> Work task:
With the pictures excluded, reproduce all of the data exactly.

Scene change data
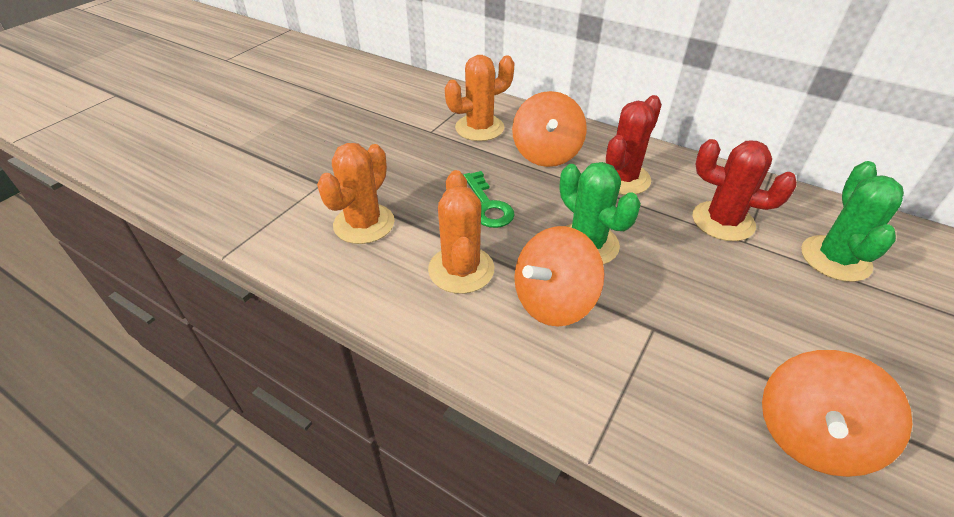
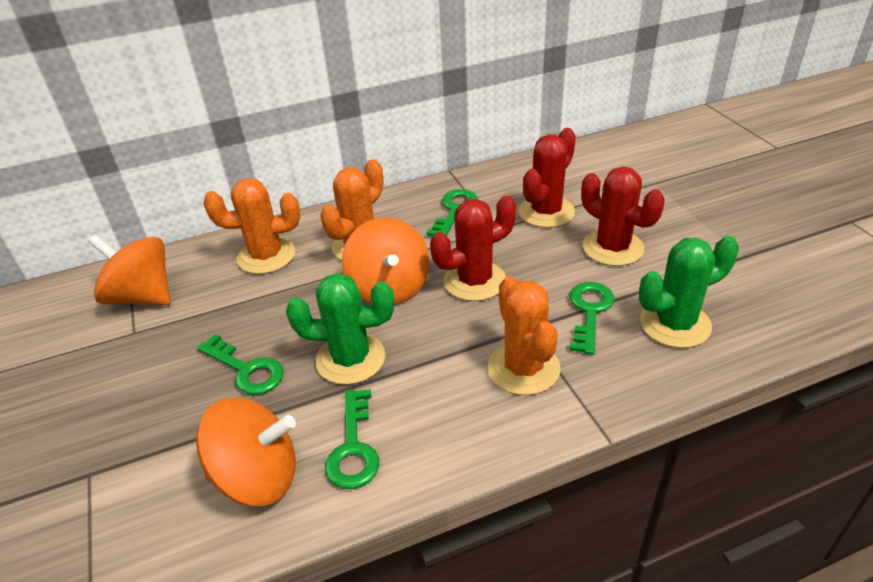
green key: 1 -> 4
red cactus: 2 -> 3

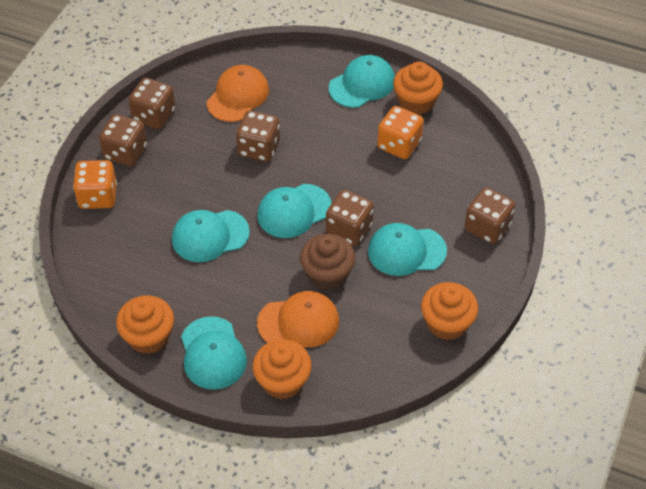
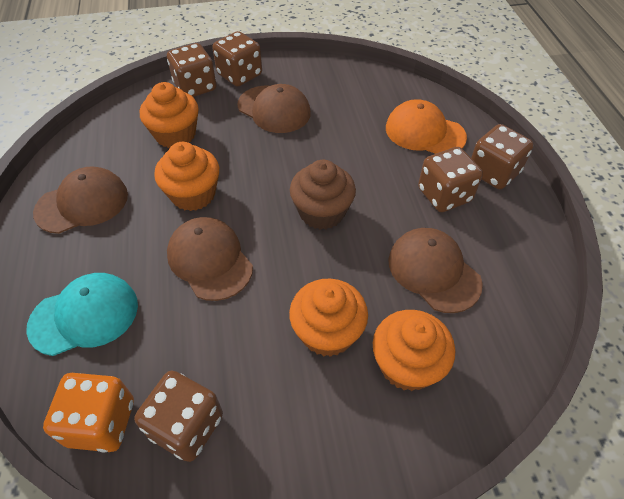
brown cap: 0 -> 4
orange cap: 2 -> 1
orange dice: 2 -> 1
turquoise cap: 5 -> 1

> Written solution:
green key: 1 -> 4
red cactus: 2 -> 3

brown cap: 0 -> 4
orange cap: 2 -> 1
orange dice: 2 -> 1
turquoise cap: 5 -> 1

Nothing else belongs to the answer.